*** Opening Data in this exercise ***

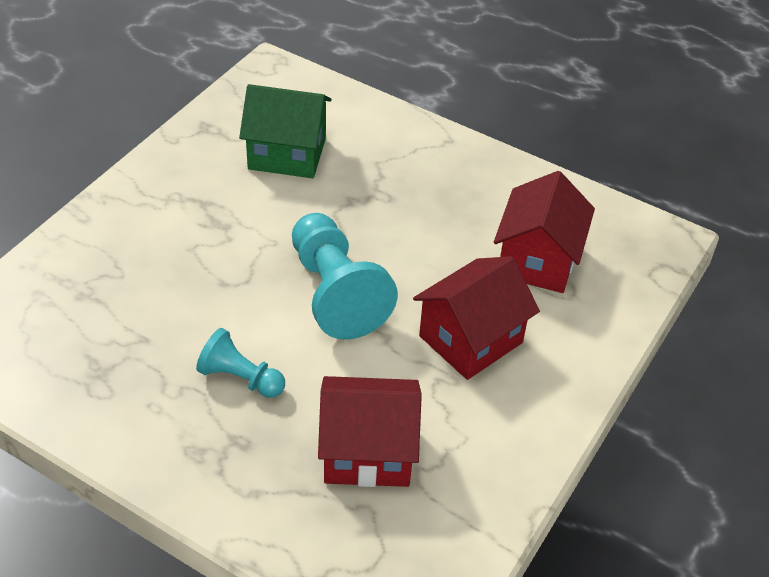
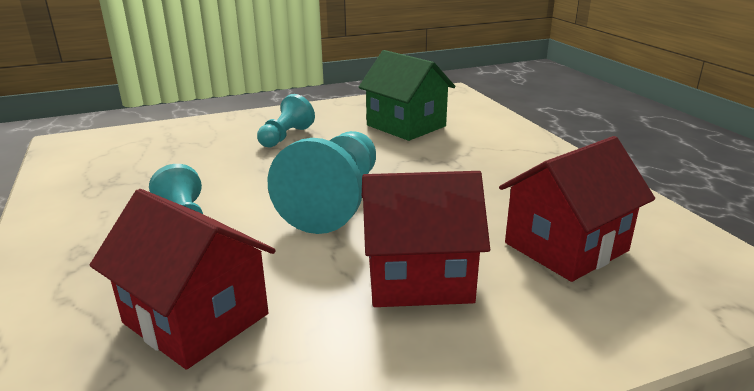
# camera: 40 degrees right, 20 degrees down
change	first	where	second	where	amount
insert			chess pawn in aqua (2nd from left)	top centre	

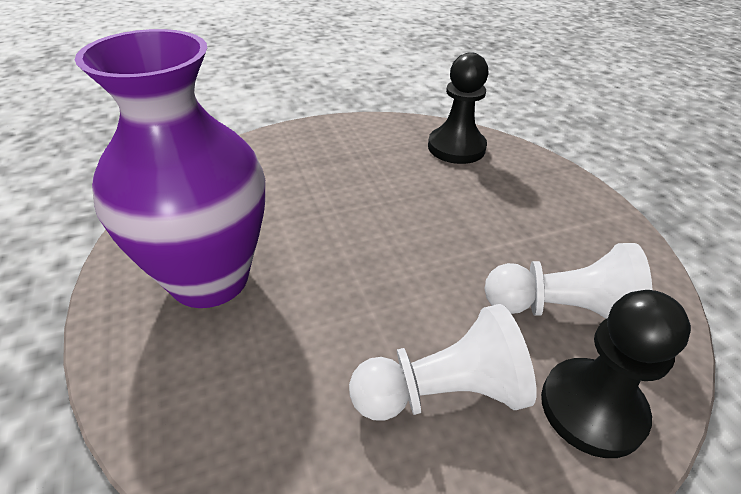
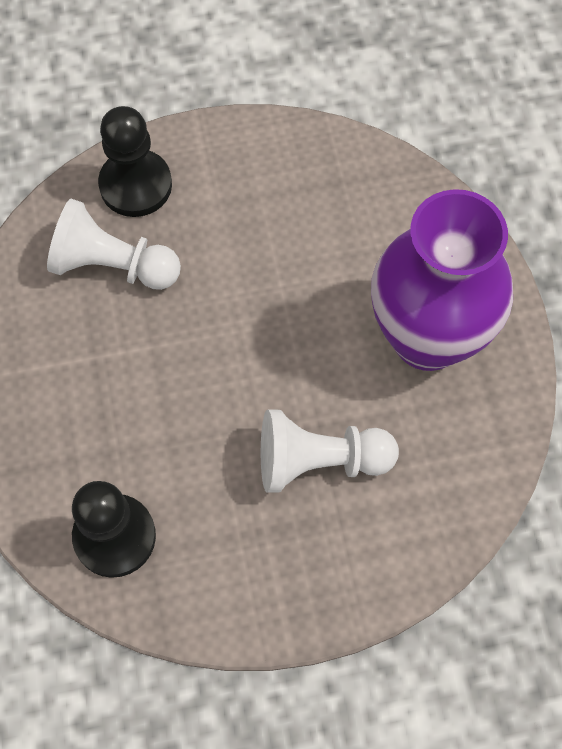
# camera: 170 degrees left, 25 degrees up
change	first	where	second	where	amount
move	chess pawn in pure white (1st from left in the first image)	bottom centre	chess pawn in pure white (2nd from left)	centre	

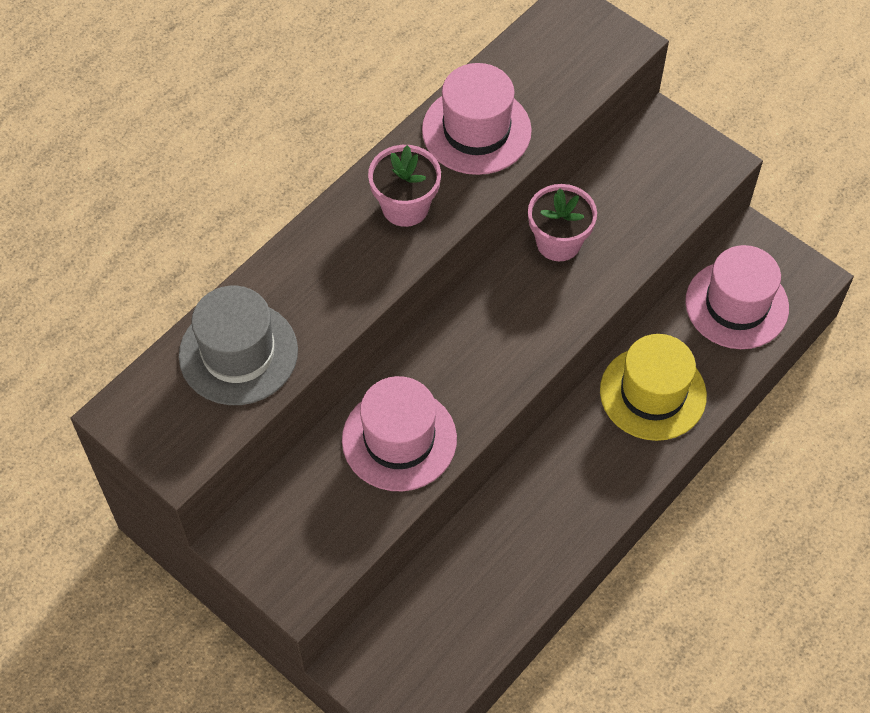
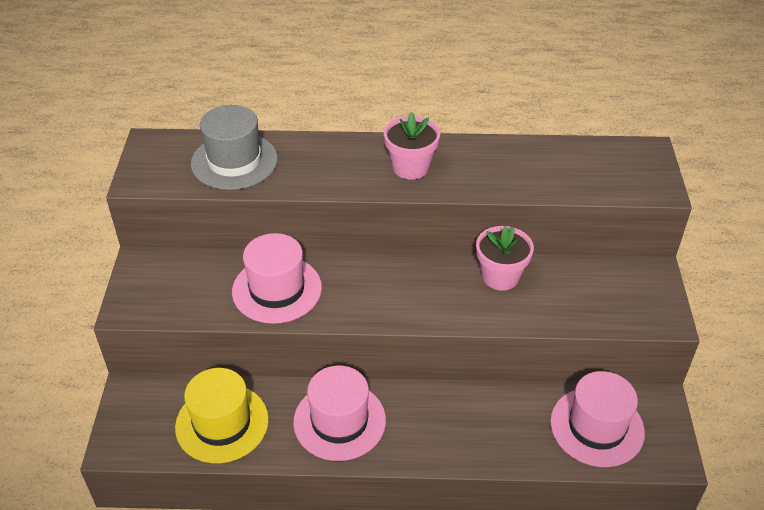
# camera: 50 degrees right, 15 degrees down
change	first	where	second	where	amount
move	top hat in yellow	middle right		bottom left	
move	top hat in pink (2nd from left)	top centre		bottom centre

*** Closing Data in this exercise ***

• Exercise brief
Leaving all pictures aside, print exactly the lines from the one that contains "# camera: 170 degrees left, 25 degrees up" through the last line of the data above, inclusive.

• Task answer
# camera: 170 degrees left, 25 degrees up
change	first	where	second	where	amount
move	chess pawn in pure white (1st from left in the first image)	bottom centre	chess pawn in pure white (2nd from left)	centre	

# camera: 50 degrees right, 15 degrees down
change	first	where	second	where	amount
move	top hat in yellow	middle right		bottom left	
move	top hat in pink (2nd from left)	top centre		bottom centre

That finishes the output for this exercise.